_Prompt_
Across the records, how many lines contain "brown"? Answer with the number alone.

[Records shown — start]

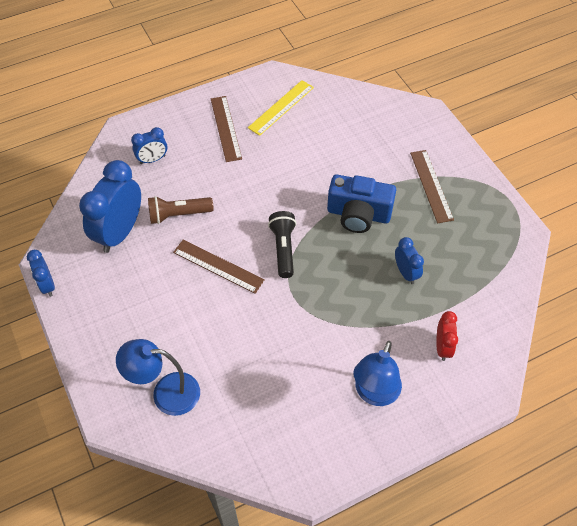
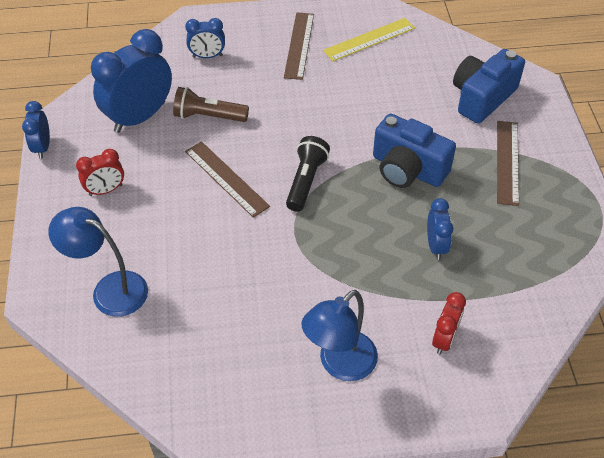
camera: 20 degrees right, 5 degrees down
none -> red clock [76,149,124,196]
none -> blue camera [453,49,525,124]

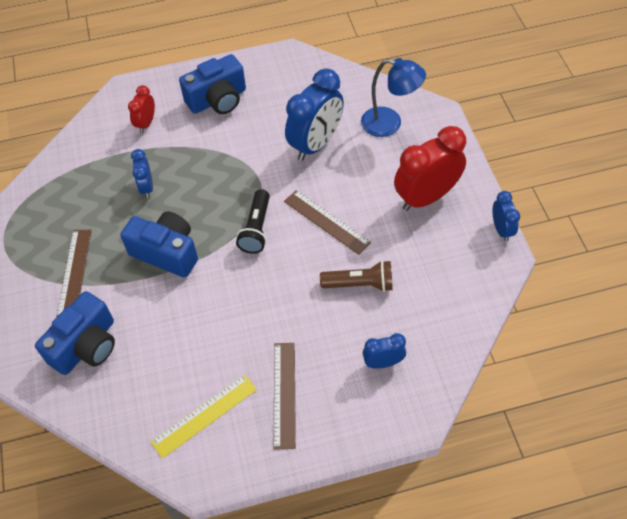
camera: 175 degrees right, 5 degrees up
red clock [76,149,124,196] -> red clock [394,126,466,211], size x1.95
blue clock [91,29,172,133] -> blue clock moved to [285,68,344,161]
blue lamp [301,290,378,381] -> blue camera [179,54,246,114]

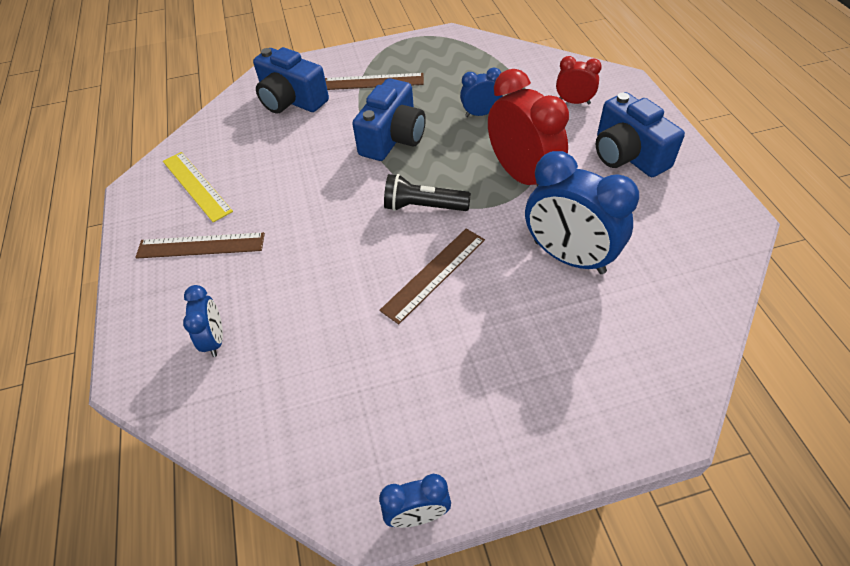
camera: 90 degrees right, 5 degrees down
brown flashlight [320,260,393,292] -> none
blue lamp [361,58,426,137] -> none
red clock [394,126,466,211] -> red clock moved to [488,69,569,186]

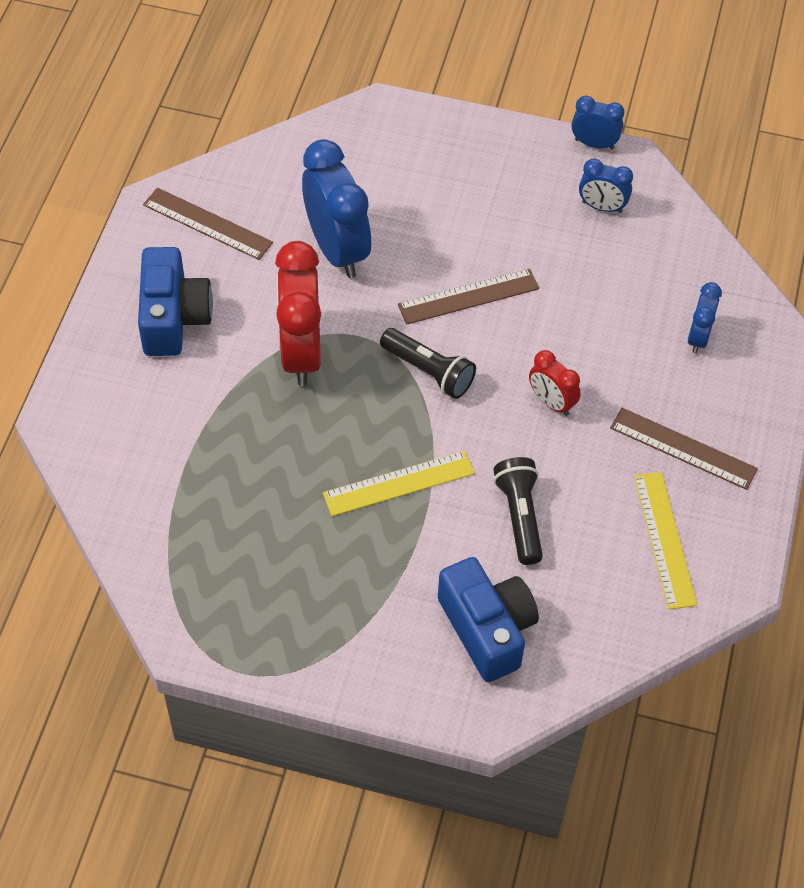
camera: 155 degrees left, 5 degrees up
brown ruler [325,73,424,90] -> brown ruler moved to [143,188,273,260]
blue camera [352,78,426,161] -> yellow ruler [323,451,475,516]
blue clock [460,68,503,117] -> blue clock moved to [579,159,633,213]
red clock [556,56,602,105] -> red clock moved to [529,350,581,416]
none -> black flashlight [493,457,543,565]

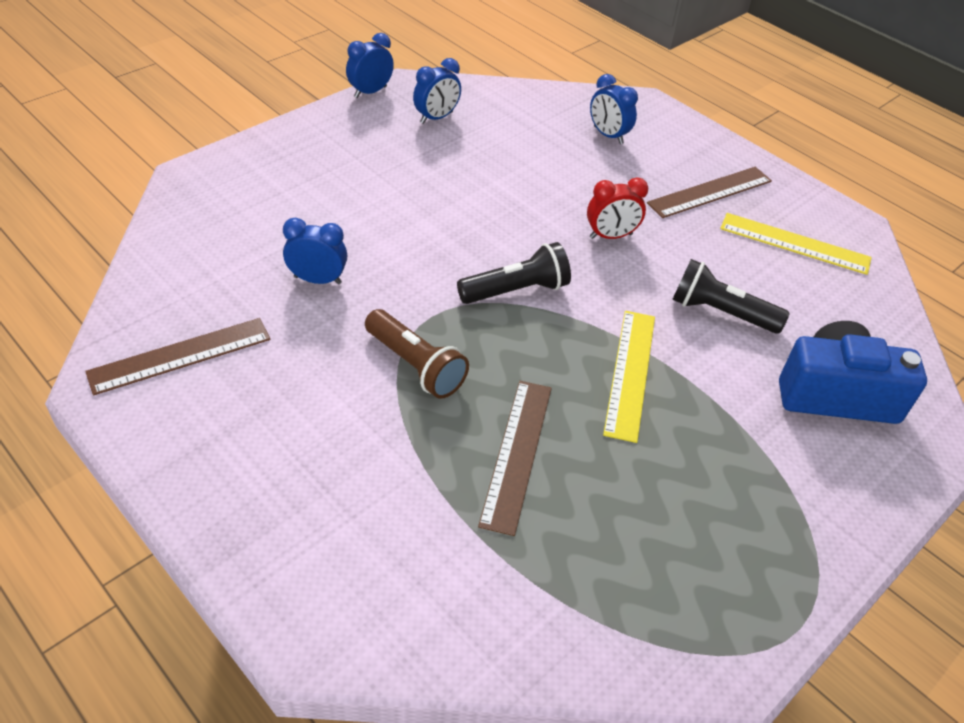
camera: 60 degrees left, 10 degrees down
blue camera [138,247,213,356] -> none
red clock [275,241,321,386] -> brown flashlight [365,309,469,399]
blue clock [302,139,371,278] -> blue clock [283,218,347,284], size x0.51
brown ruler [398,269,539,325] -> brown ruler moved to [478,381,552,536]

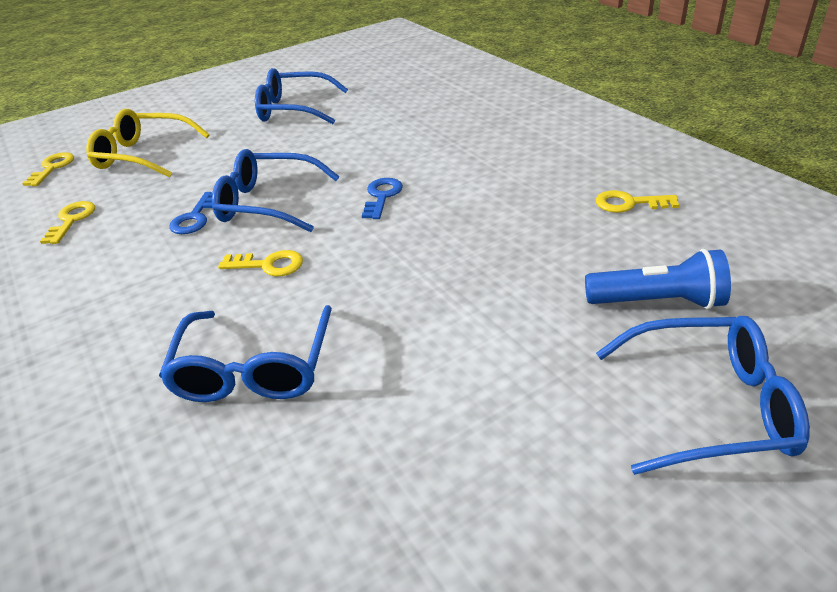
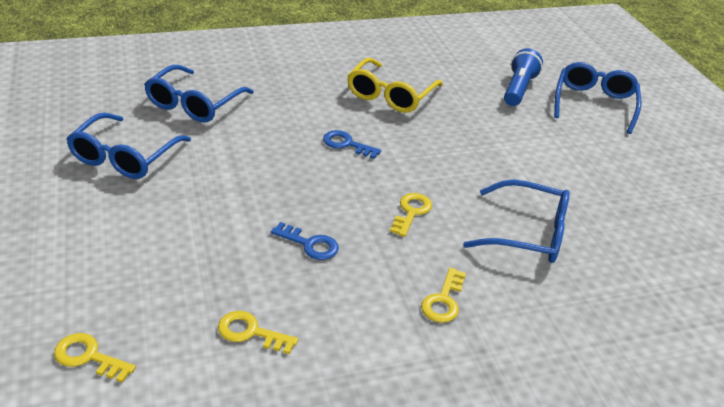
camera: 80 degrees left, 0 degrees up
yellow glasses [86,109,210,178] -> yellow glasses moved to [347,58,443,113]
blue glasses [212,149,340,232] -> blue glasses moved to [144,65,254,123]
yellow key [596,190,679,213] -> yellow key moved to [421,268,466,323]

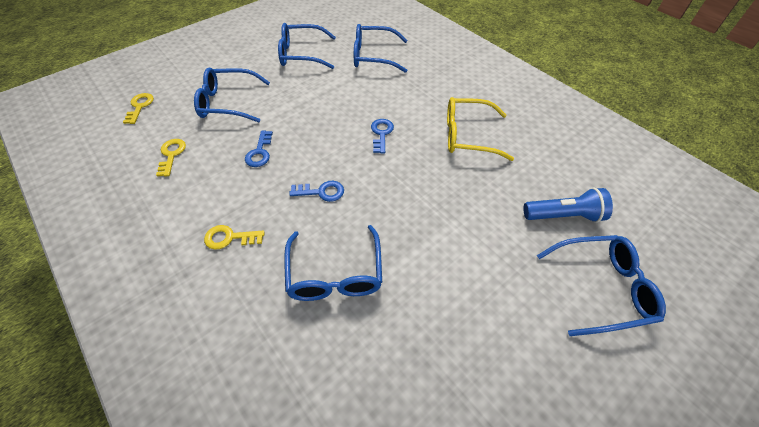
camera: 70 degrees right, 15 degrees up
yellow key [390,193,432,237] -> blue key [289,181,344,202]
none -> blue glasses [194,67,270,122]

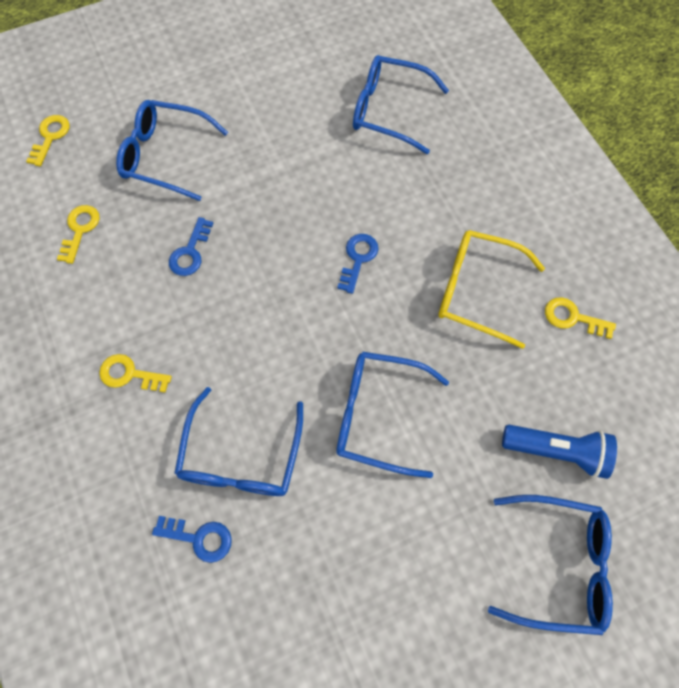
camera: 15 degrees right, 15 degrees up
blue glasses [278,23,336,69] -> blue glasses moved to [336,352,449,478]
blue key [289,181,344,202] -> blue key moved to [152,516,232,563]
none -> yellow key [545,297,616,339]

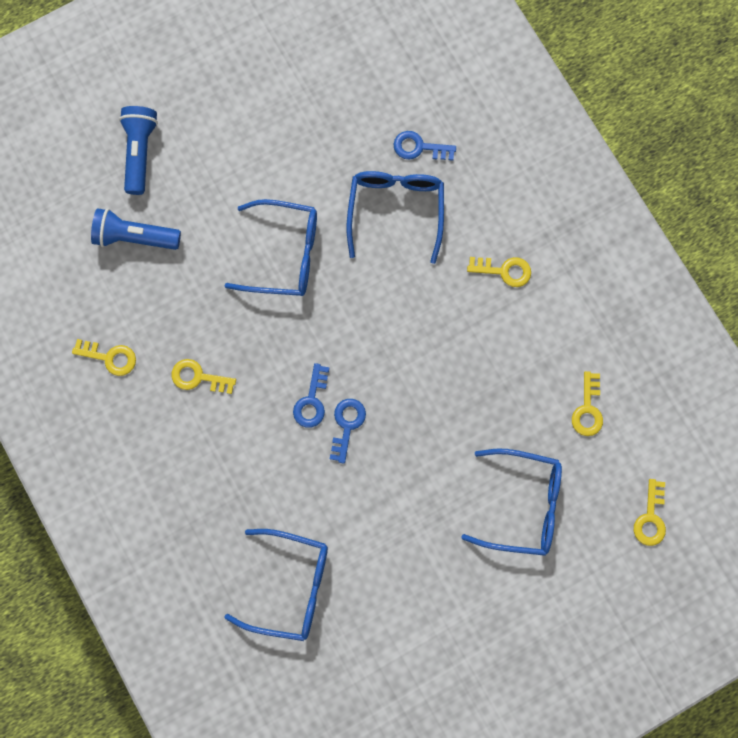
camera: 175 degrees right, 10 degrees up
blue key [169,217,214,276] -> blue key moved to [330,399,366,464]
yellow glasses [438,230,545,349] -> yellow key [172,359,236,394]
blue glasses [488,495,613,635] -> blue flashlight [119,106,158,195]

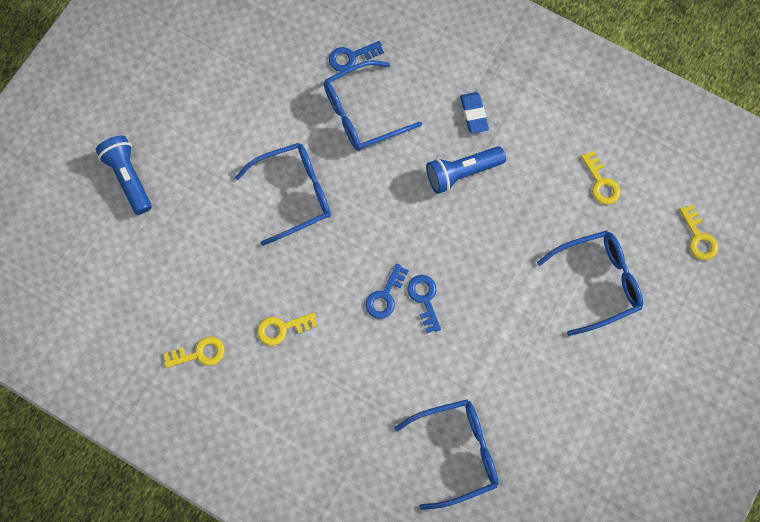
camera: 30 degrees left, 5 degrees down
blue flashlight [91,208,181,250] -> blue flashlight moved to [426,146,506,194]
blue key [293,363,329,428] -> blue key turned 45 degrees clockwise [366,263,409,319]
blue glasses [347,171,444,264] -> blue glasses turned 90 degrees counterclockwise [324,60,422,151]
yellow key [467,257,531,287] -> blue eraser [460,92,489,134]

[Records shown — finish]

_Task result_
4